(Work to complete): Retrieve each line that contains the word "green" from the entries below.

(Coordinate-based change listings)

************

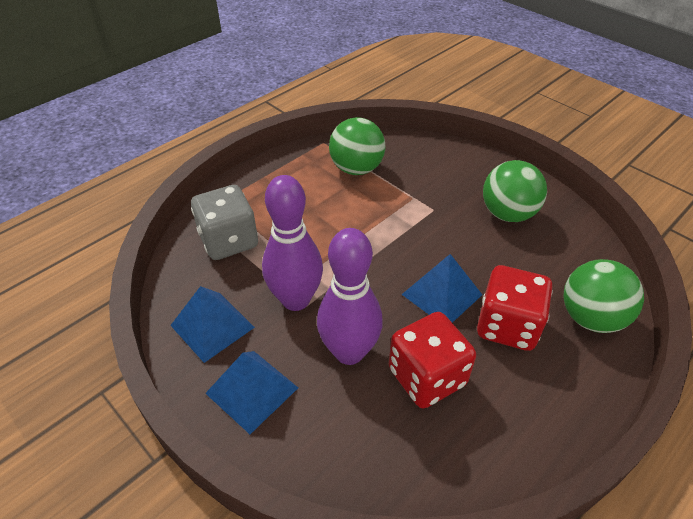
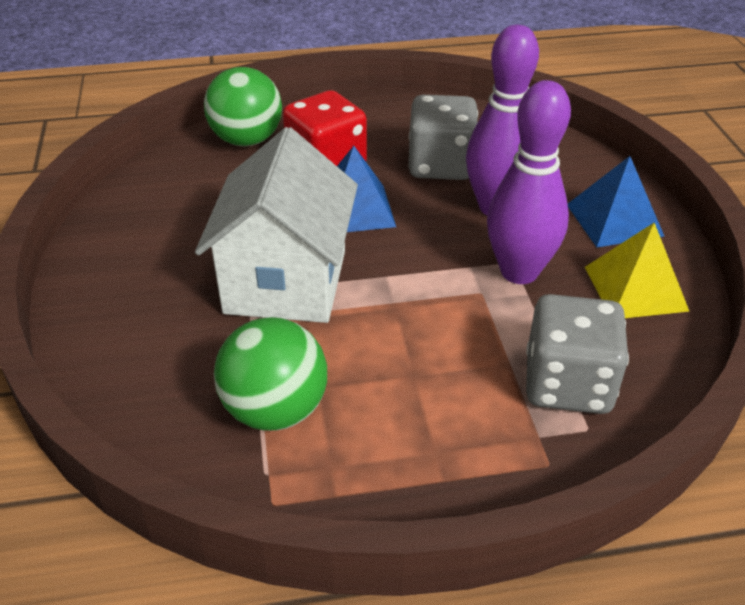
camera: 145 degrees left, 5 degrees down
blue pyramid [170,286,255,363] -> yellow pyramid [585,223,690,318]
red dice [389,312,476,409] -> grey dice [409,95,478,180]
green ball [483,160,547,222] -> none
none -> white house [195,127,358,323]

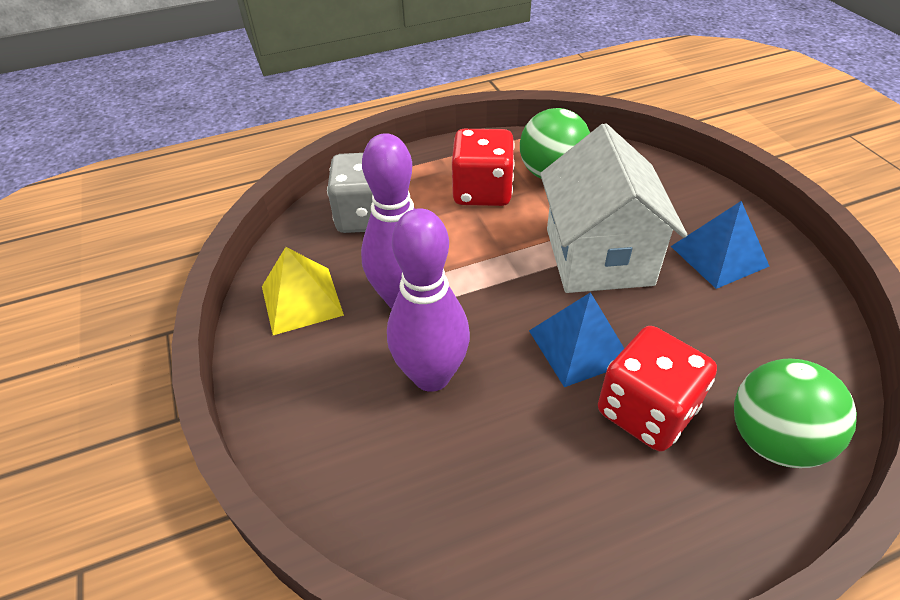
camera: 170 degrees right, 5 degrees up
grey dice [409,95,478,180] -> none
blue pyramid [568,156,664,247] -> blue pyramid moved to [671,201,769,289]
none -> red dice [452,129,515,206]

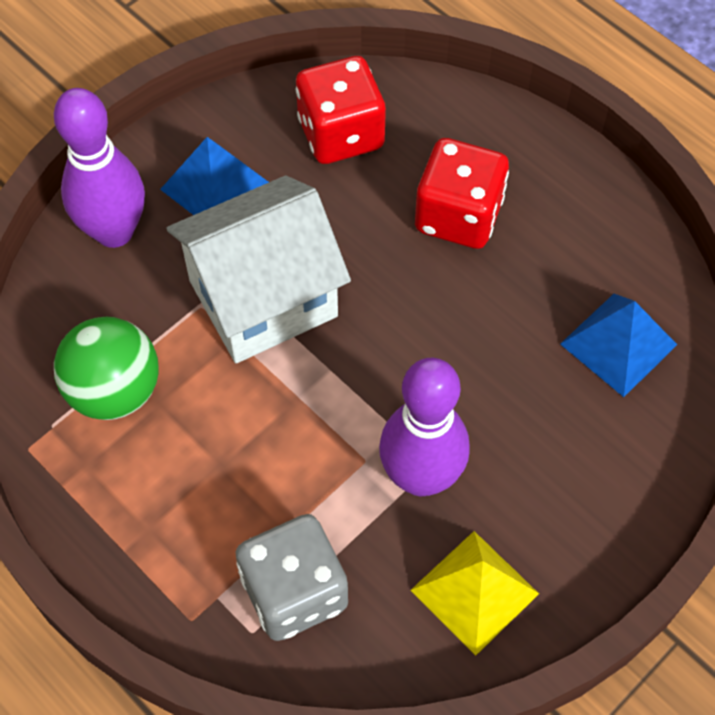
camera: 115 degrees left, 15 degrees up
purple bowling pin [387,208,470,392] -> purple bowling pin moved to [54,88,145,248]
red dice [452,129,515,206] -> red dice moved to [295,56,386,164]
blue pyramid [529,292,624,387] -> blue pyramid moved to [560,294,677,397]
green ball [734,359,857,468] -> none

************

(Written solution):
green ball [483,160,547,222] -> none
green ball [734,359,857,468] -> none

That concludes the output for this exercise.